Assignment:
Transcribe the data that follows in full. Leave out the pictures.
══ Records provided
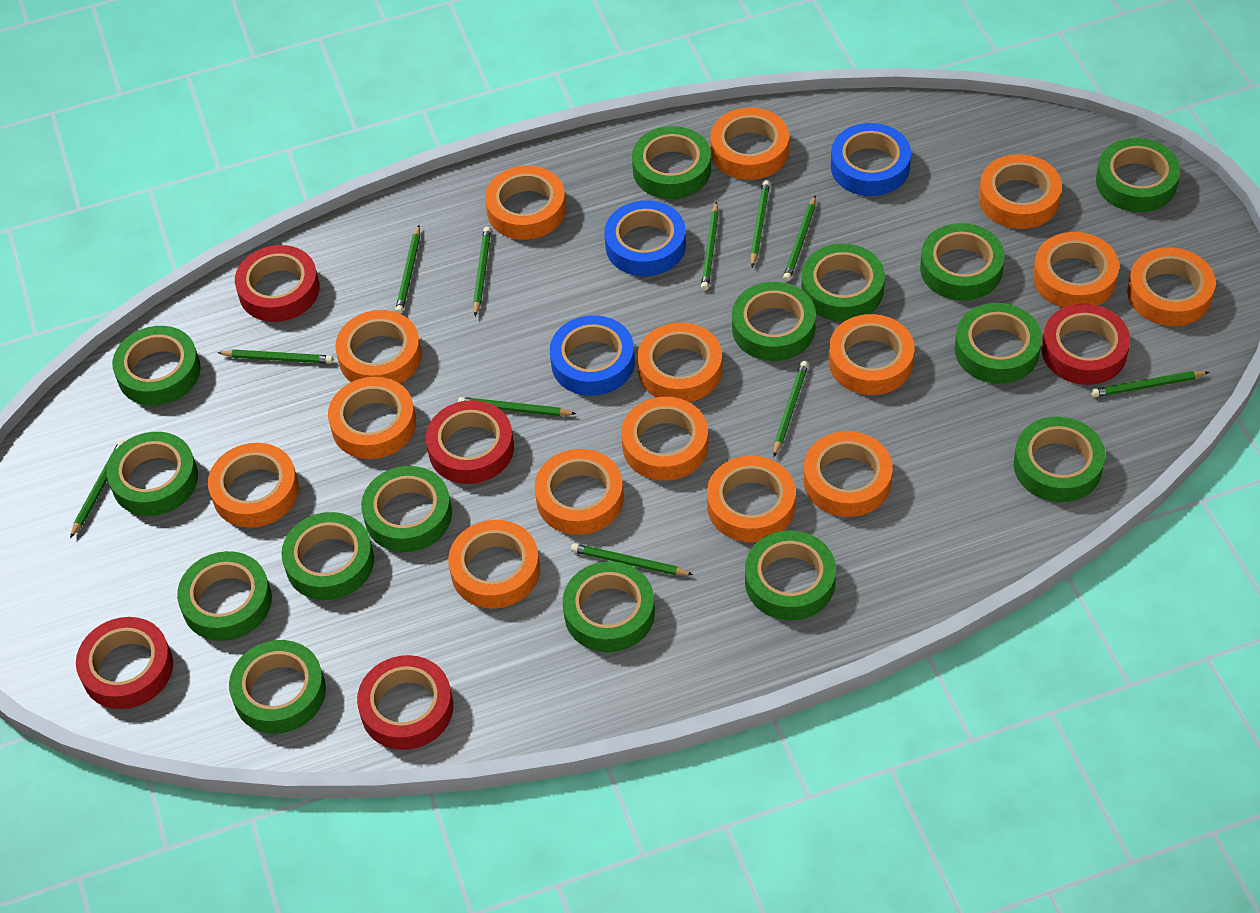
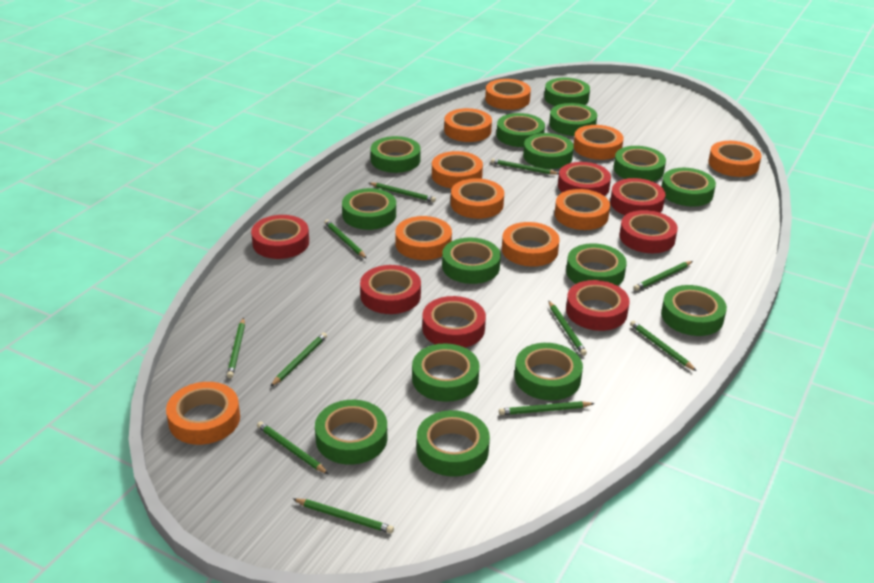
blue tape: 3 -> 0
orange tape: 15 -> 10
red tape: 5 -> 7

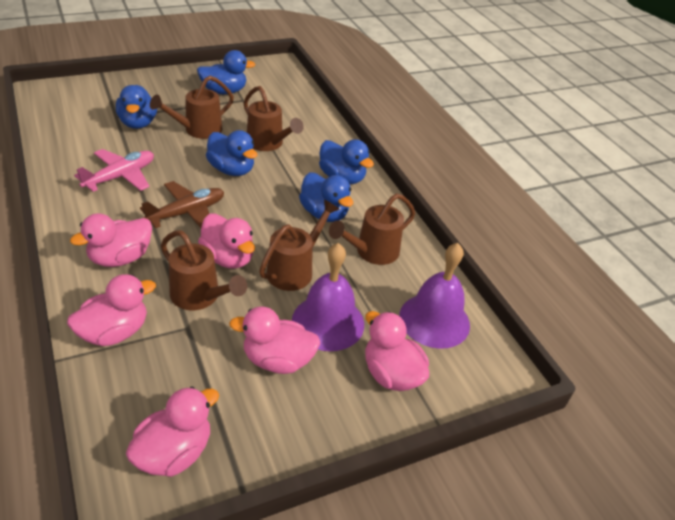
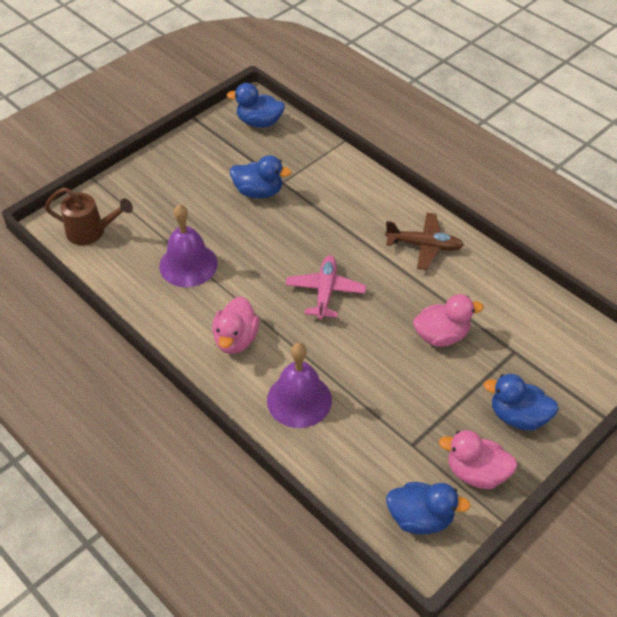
blue duck: 5 -> 4
brown watering can: 5 -> 1
pink duck: 6 -> 3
════
Answer to the problem:
blue tape: 3 -> 0
orange tape: 15 -> 10
red tape: 5 -> 7

blue duck: 5 -> 4
brown watering can: 5 -> 1
pink duck: 6 -> 3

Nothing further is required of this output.